Content revision data:
---+---

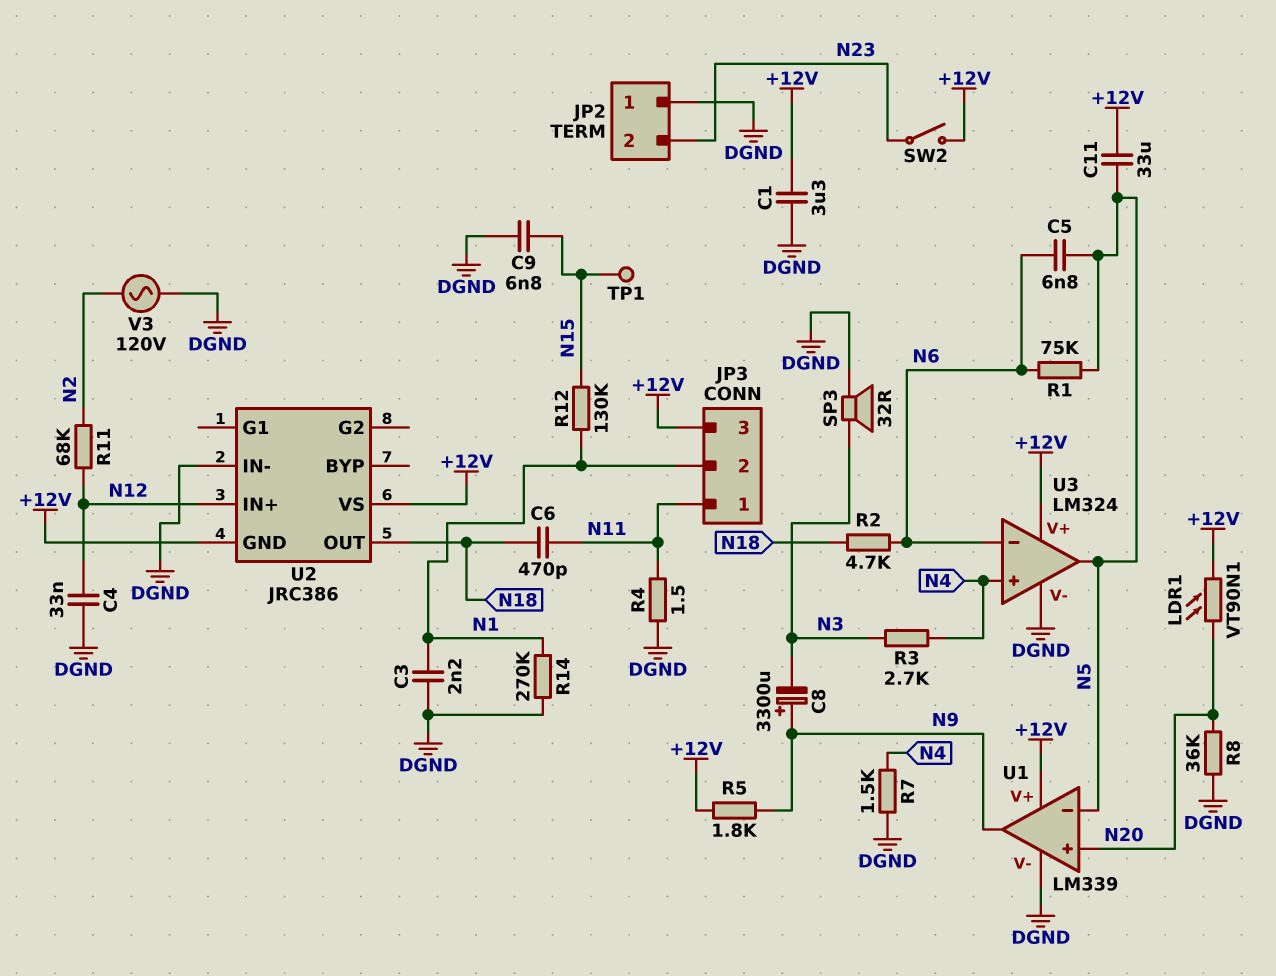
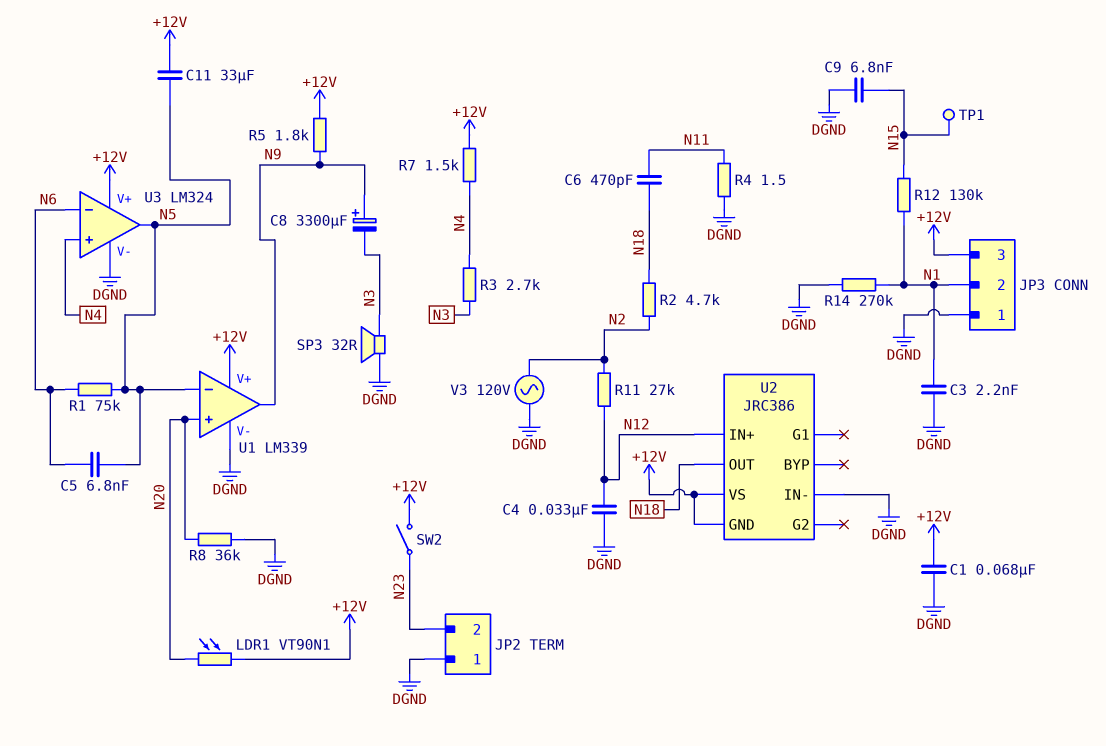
C1: 3.3uF (+12V, DGND) -> 68nF (+12V, DGND)
JP3 pin 1: N11 -> DGND
R2: 4.7k (N6, N18) -> 4.7k (N2, N18)
R7: 1.5k (DGND, N4) -> 1.5k (+12V, N4)
R11: 68k (N2, N12) -> 27k (N2, N12)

---+---

(Your instructions):
The required output is the exact run of lines from the one with "R2: 4.7k (N6, N18) -> 4.7k (N2, N18)" through the final line of the entries.

(Output for this task):
R2: 4.7k (N6, N18) -> 4.7k (N2, N18)
R7: 1.5k (DGND, N4) -> 1.5k (+12V, N4)
R11: 68k (N2, N12) -> 27k (N2, N12)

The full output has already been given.